*** Begin section ***

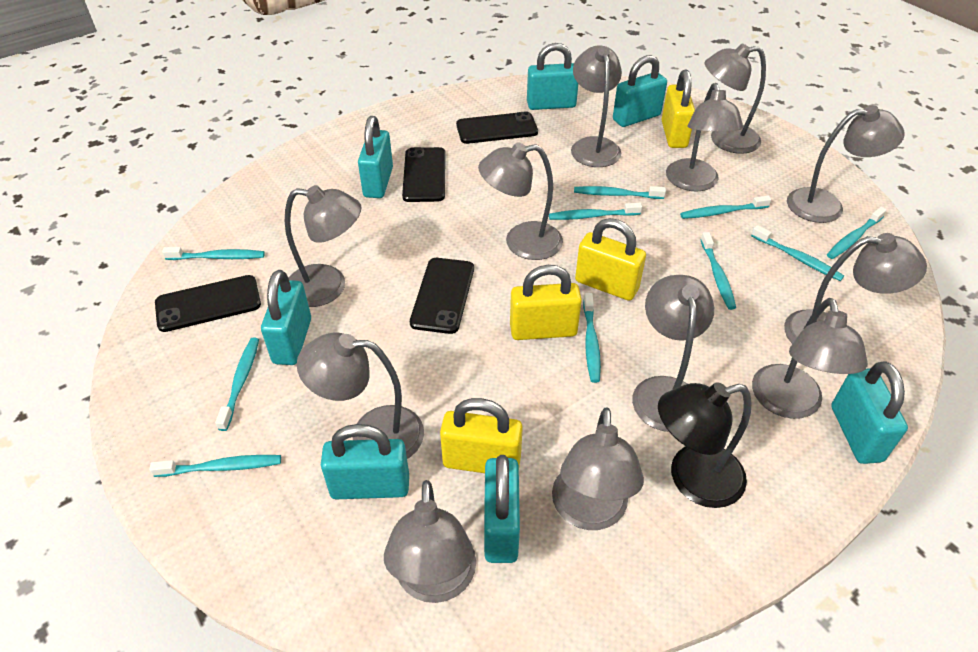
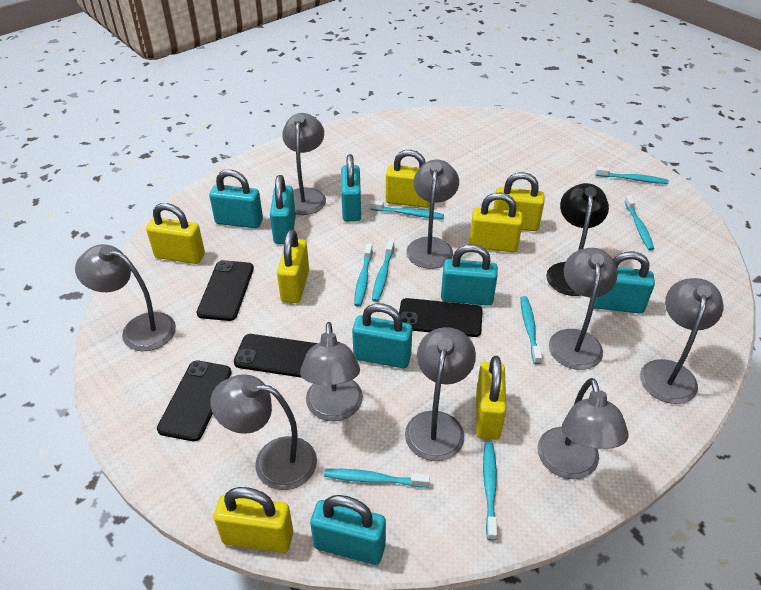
grey lamp: 12 -> 9
turquoise toothbrush: 10 -> 8
yellow padlock: 4 -> 7

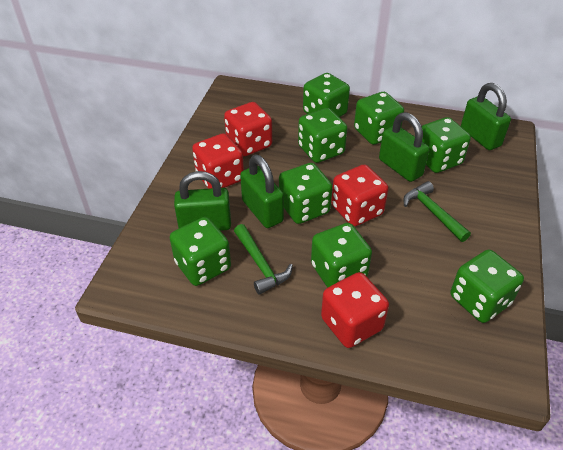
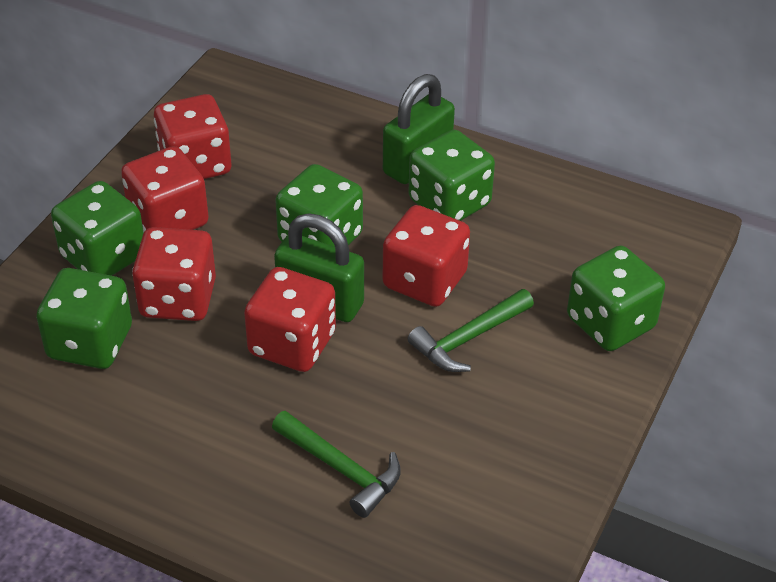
green dice: 8 -> 5
green padlock: 4 -> 2
red dice: 4 -> 5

*** End section ***

» **Task brief**
From the first line to the last, write out the data above exactly. Omit the pictures.

» **Answer box**
grey lamp: 12 -> 9
turquoise toothbrush: 10 -> 8
yellow padlock: 4 -> 7

green dice: 8 -> 5
green padlock: 4 -> 2
red dice: 4 -> 5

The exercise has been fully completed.